▸ Records

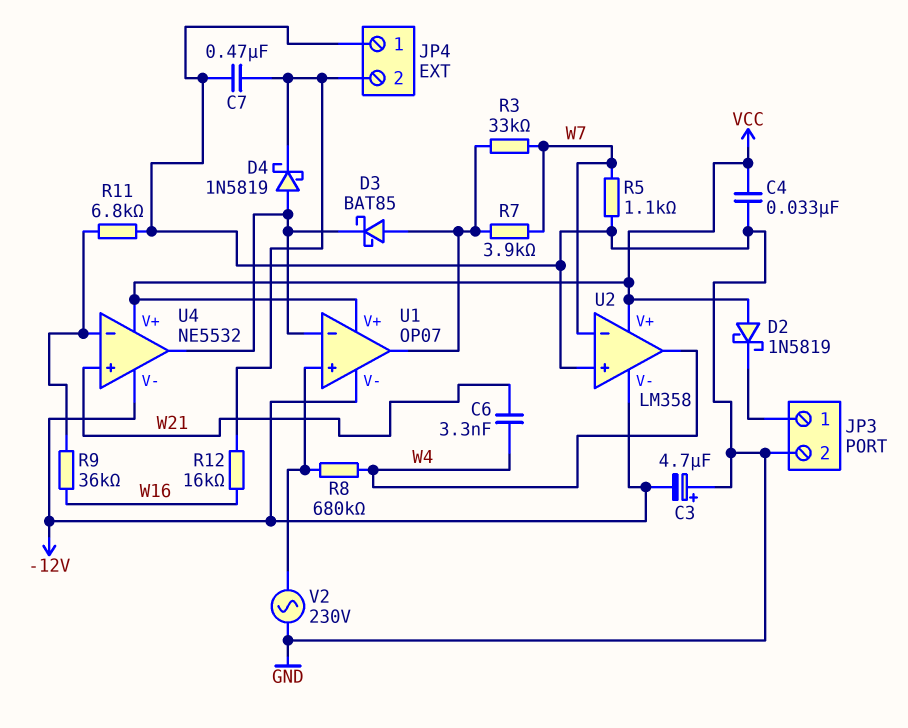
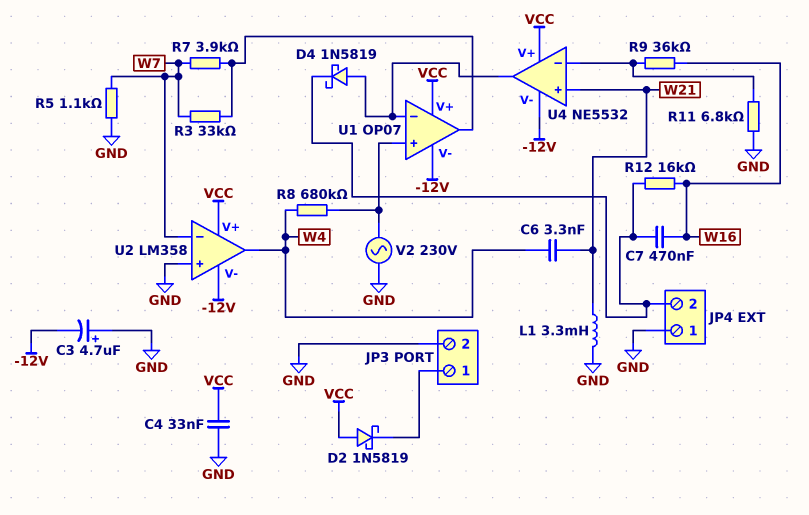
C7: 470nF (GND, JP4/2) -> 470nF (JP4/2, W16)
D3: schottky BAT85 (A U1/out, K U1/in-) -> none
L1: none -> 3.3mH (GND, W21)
* * *
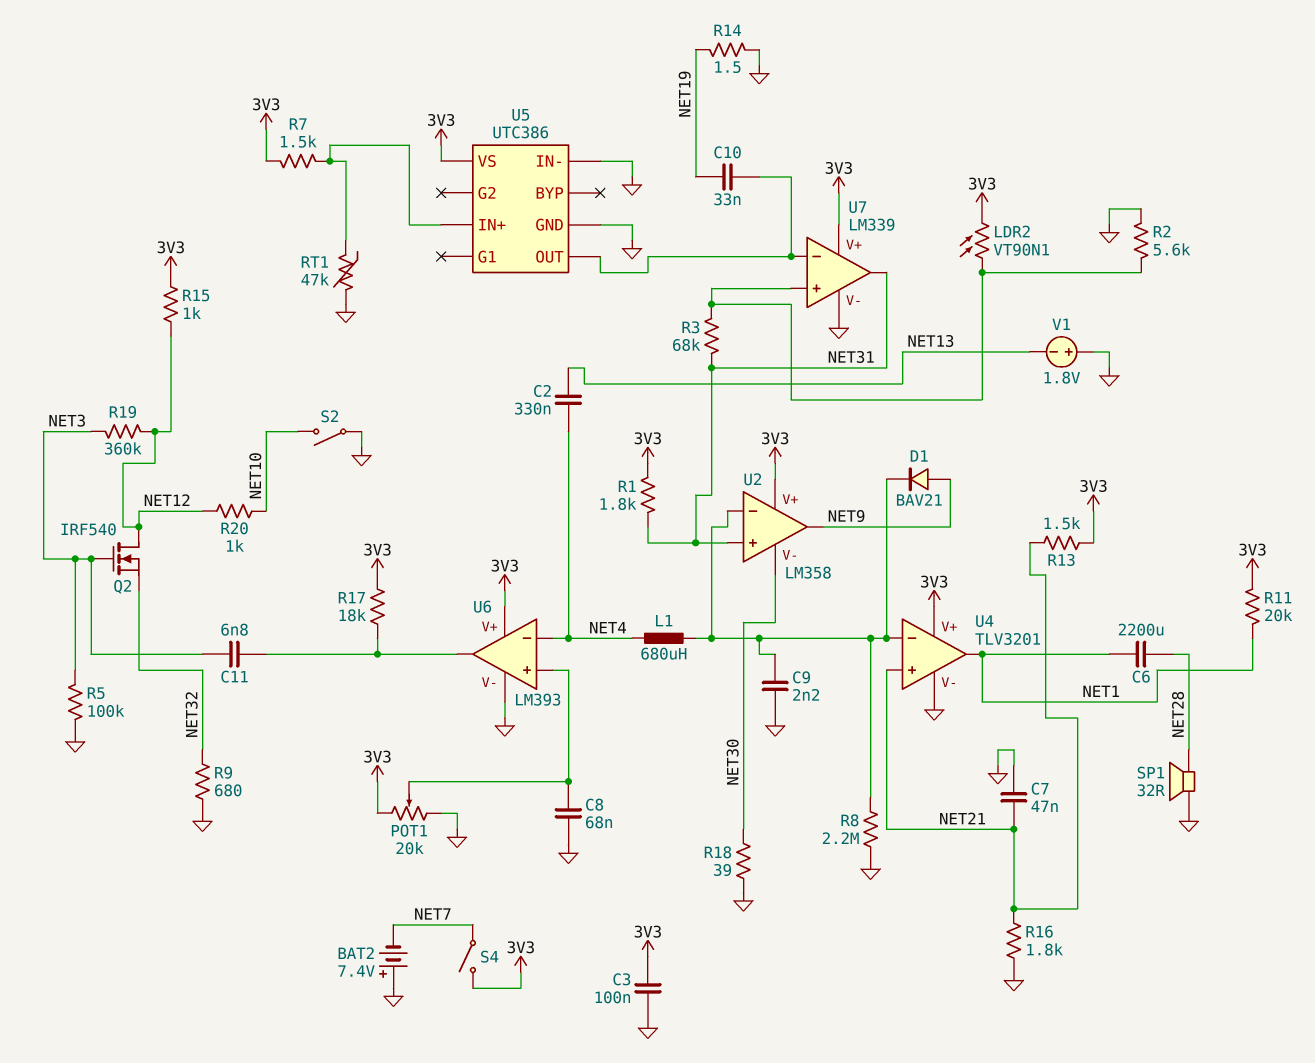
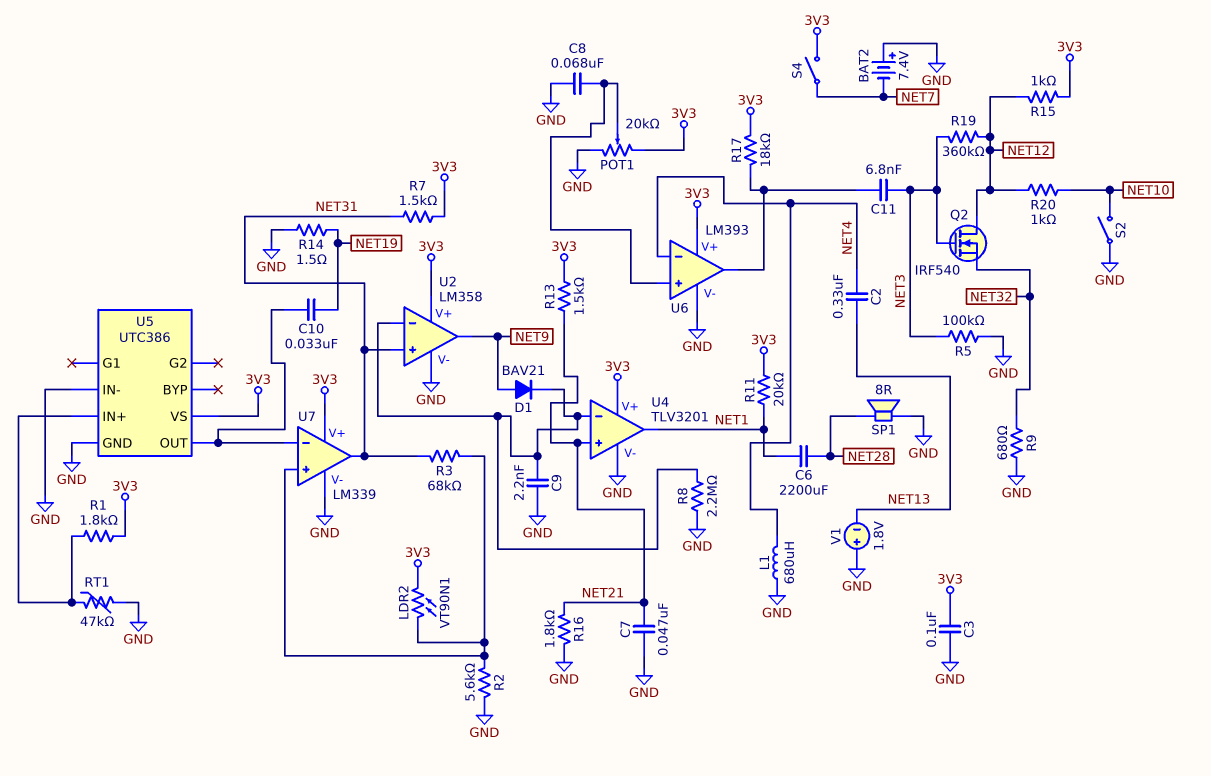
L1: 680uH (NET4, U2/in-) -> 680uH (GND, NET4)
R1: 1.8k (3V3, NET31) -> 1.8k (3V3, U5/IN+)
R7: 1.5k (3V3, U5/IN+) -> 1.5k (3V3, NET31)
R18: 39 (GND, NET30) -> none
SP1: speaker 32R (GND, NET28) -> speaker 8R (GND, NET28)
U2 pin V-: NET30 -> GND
--
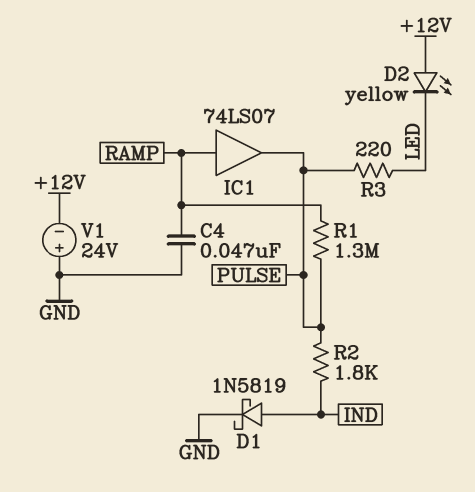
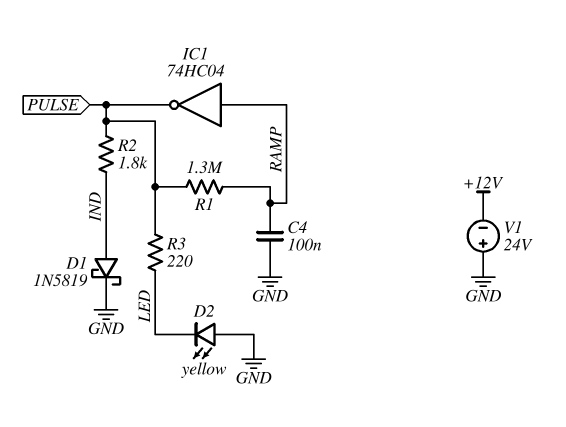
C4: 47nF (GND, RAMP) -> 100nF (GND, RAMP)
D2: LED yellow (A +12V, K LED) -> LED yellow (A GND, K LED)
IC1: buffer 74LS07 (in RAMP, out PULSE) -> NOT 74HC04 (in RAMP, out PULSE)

▸ Instructions for the task
After locating the line holding "R7: 1.5k (3V3, U5/IN+) -> 1.5k (3V3, NET31)" above, output exactly that line and every line after it through the line holding "U2 pin V-: NET30 -> GND". Include nothing else.

▸ Result below
R7: 1.5k (3V3, U5/IN+) -> 1.5k (3V3, NET31)
R18: 39 (GND, NET30) -> none
SP1: speaker 32R (GND, NET28) -> speaker 8R (GND, NET28)
U2 pin V-: NET30 -> GND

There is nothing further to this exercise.